### CHALLENGE
Change "Violoncelle" to "Cello" throughout the lines, leaving everything else the same, and leave the pictures out of your answer.

[Recorded data]
────────

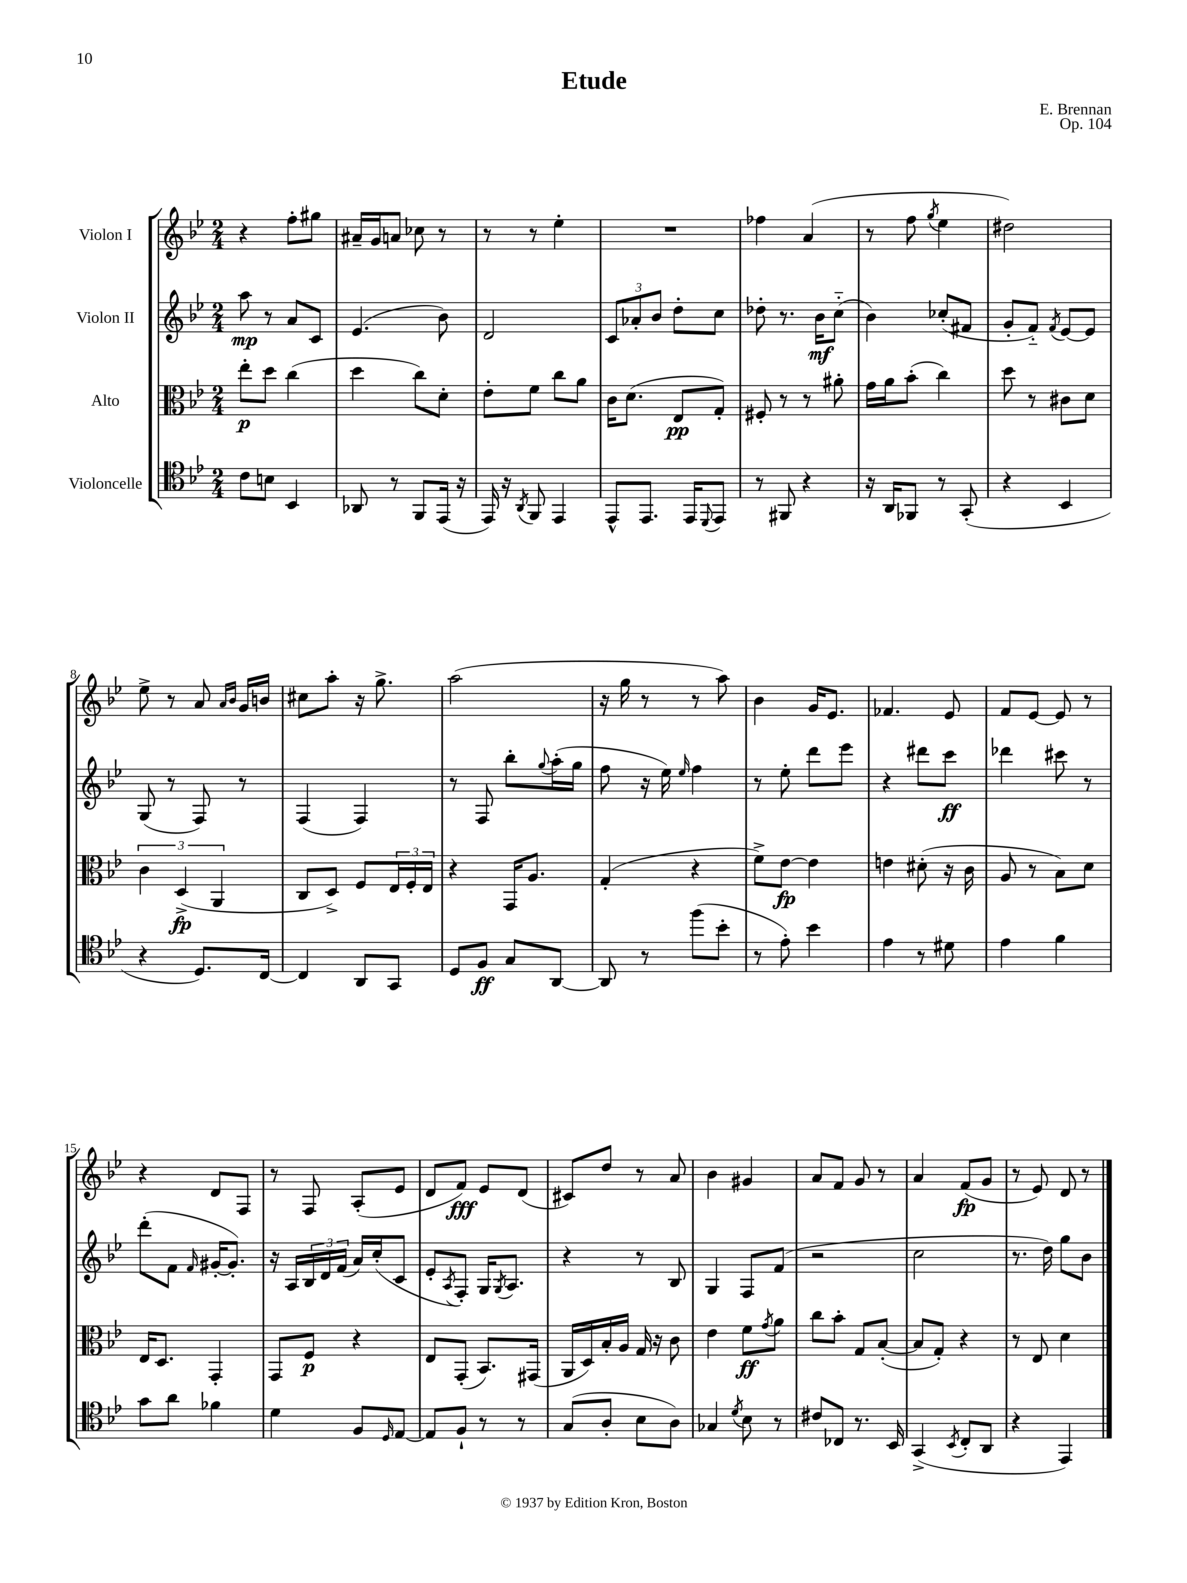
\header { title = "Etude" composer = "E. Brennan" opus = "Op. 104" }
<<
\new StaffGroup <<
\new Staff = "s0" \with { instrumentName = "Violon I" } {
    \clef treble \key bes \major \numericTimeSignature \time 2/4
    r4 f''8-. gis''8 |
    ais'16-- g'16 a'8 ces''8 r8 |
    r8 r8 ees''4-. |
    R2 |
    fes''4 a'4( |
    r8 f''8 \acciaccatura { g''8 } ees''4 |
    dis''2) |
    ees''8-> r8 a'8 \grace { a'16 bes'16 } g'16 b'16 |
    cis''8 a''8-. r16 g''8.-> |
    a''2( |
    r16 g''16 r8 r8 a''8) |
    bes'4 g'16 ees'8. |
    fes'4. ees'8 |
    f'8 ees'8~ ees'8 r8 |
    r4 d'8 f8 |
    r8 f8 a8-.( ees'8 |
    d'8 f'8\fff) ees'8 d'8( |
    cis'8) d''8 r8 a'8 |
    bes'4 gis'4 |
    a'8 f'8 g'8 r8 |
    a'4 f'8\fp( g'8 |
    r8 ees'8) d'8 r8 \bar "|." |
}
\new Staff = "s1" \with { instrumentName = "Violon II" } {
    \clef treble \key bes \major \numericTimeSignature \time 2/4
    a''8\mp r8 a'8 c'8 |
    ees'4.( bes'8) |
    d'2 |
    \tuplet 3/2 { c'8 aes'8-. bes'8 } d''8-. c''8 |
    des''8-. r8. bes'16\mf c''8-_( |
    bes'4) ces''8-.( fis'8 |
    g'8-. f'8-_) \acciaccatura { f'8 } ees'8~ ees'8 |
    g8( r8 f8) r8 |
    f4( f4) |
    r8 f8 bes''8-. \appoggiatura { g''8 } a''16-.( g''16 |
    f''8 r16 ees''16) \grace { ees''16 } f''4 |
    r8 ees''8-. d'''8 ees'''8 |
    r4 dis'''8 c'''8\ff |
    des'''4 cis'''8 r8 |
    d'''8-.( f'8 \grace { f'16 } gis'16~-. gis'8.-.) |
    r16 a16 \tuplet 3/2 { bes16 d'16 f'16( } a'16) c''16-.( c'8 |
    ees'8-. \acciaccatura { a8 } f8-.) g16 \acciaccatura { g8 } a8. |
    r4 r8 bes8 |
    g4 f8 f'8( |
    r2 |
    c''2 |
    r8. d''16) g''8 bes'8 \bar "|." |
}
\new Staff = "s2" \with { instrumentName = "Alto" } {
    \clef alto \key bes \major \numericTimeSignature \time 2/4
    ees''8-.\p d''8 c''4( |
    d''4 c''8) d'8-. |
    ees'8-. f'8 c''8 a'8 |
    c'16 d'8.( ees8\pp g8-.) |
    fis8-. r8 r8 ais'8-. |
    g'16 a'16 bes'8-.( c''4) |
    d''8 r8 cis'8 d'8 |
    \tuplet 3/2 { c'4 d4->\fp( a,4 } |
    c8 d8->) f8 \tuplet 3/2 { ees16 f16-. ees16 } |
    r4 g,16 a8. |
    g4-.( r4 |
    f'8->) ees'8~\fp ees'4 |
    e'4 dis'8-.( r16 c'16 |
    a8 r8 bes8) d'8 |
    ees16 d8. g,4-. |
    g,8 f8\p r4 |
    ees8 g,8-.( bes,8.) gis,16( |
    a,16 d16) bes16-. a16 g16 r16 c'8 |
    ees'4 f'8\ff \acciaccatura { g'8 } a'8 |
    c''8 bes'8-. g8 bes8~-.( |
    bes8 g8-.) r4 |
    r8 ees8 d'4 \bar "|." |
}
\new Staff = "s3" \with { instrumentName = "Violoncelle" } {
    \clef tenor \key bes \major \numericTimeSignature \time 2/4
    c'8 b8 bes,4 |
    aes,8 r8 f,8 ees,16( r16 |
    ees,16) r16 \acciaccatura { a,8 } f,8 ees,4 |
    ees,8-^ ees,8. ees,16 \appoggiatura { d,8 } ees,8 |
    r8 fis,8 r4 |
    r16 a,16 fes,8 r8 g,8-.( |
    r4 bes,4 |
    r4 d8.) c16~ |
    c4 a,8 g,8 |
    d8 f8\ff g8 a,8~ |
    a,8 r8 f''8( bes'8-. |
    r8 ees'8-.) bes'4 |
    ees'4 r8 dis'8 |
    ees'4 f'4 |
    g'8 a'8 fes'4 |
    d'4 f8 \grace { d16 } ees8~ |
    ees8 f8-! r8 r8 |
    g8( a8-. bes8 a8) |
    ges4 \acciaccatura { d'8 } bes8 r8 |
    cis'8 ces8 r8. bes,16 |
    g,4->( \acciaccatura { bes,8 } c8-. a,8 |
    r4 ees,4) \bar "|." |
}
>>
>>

────────

### ANSWER FOR THE TASK
\header { title = "Etude" composer = "E. Brennan" opus = "Op. 104" }
<<
\new StaffGroup <<
\new Staff = "s0" \with { instrumentName = "Violon I" } {
    \clef treble \key bes \major \numericTimeSignature \time 2/4
    r4 f''8-. gis''8 |
    ais'16-- g'16 a'8 ces''8 r8 |
    r8 r8 ees''4-. |
    R2 |
    fes''4 a'4( |
    r8 f''8 \acciaccatura { g''8 } ees''4 |
    dis''2) |
    ees''8-> r8 a'8 \grace { a'16 bes'16 } g'16 b'16 |
    cis''8 a''8-. r16 g''8.-> |
    a''2( |
    r16 g''16 r8 r8 a''8) |
    bes'4 g'16 ees'8. |
    fes'4. ees'8 |
    f'8 ees'8~ ees'8 r8 |
    r4 d'8 f8 |
    r8 f8 a8-.( ees'8 |
    d'8 f'8\fff) ees'8 d'8( |
    cis'8) d''8 r8 a'8 |
    bes'4 gis'4 |
    a'8 f'8 g'8 r8 |
    a'4 f'8\fp( g'8 |
    r8 ees'8) d'8 r8 \bar "|." |
}
\new Staff = "s1" \with { instrumentName = "Violon II" } {
    \clef treble \key bes \major \numericTimeSignature \time 2/4
    a''8\mp r8 a'8 c'8 |
    ees'4.( bes'8) |
    d'2 |
    \tuplet 3/2 { c'8 aes'8-. bes'8 } d''8-. c''8 |
    des''8-. r8. bes'16\mf c''8-_( |
    bes'4) ces''8-.( fis'8 |
    g'8-. f'8-_) \acciaccatura { f'8 } ees'8~ ees'8 |
    g8( r8 f8) r8 |
    f4( f4) |
    r8 f8 bes''8-. \appoggiatura { g''8 } a''16-.( g''16 |
    f''8 r16 ees''16) \grace { ees''16 } f''4 |
    r8 ees''8-. d'''8 ees'''8 |
    r4 dis'''8 c'''8\ff |
    des'''4 cis'''8 r8 |
    d'''8-.( f'8 \grace { f'16 } gis'16~-. gis'8.-.) |
    r16 a16 \tuplet 3/2 { bes16 d'16 f'16( } a'16) c''16-.( c'8 |
    ees'8-. \acciaccatura { a8 } f8-.) g16 \acciaccatura { g8 } a8. |
    r4 r8 bes8 |
    g4 f8 f'8( |
    r2 |
    c''2 |
    r8. d''16) g''8 bes'8 \bar "|." |
}
\new Staff = "s2" \with { instrumentName = "Alto" } {
    \clef alto \key bes \major \numericTimeSignature \time 2/4
    ees''8-.\p d''8 c''4( |
    d''4 c''8) d'8-. |
    ees'8-. f'8 c''8 a'8 |
    c'16 d'8.( ees8\pp g8-.) |
    fis8-. r8 r8 ais'8-. |
    g'16 a'16 bes'8-.( c''4) |
    d''8 r8 cis'8 d'8 |
    \tuplet 3/2 { c'4 d4->\fp( a,4 } |
    c8 d8->) f8 \tuplet 3/2 { ees16 f16-. ees16 } |
    r4 g,16 a8. |
    g4-.( r4 |
    f'8->) ees'8~\fp ees'4 |
    e'4 dis'8-.( r16 c'16 |
    a8 r8 bes8) d'8 |
    ees16 d8. g,4-. |
    g,8 f8\p r4 |
    ees8 g,8-.( bes,8.) gis,16( |
    a,16 d16) bes16-. a16 g16 r16 c'8 |
    ees'4 f'8\ff \acciaccatura { g'8 } a'8 |
    c''8 bes'8-. g8 bes8~-.( |
    bes8 g8-.) r4 |
    r8 ees8 d'4 \bar "|." |
}
\new Staff = "s3" \with { instrumentName = "Cello" } {
    \clef tenor \key bes \major \numericTimeSignature \time 2/4
    c'8 b8 bes,4 |
    aes,8 r8 f,8 ees,16( r16 |
    ees,16) r16 \acciaccatura { a,8 } f,8 ees,4 |
    ees,8-^ ees,8. ees,16 \appoggiatura { d,8 } ees,8 |
    r8 fis,8 r4 |
    r16 a,16 fes,8 r8 g,8-.( |
    r4 bes,4 |
    r4 d8.) c16~ |
    c4 a,8 g,8 |
    d8 f8\ff g8 a,8~ |
    a,8 r8 f''8( bes'8-. |
    r8 ees'8-.) bes'4 |
    ees'4 r8 dis'8 |
    ees'4 f'4 |
    g'8 a'8 fes'4 |
    d'4 f8 \grace { d16 } ees8~ |
    ees8 f8-! r8 r8 |
    g8( a8-. bes8 a8) |
    ges4 \acciaccatura { d'8 } bes8 r8 |
    cis'8 ces8 r8. bes,16 |
    g,4->( \acciaccatura { bes,8 } c8-. a,8 |
    r4 ees,4) \bar "|." |
}
>>
>>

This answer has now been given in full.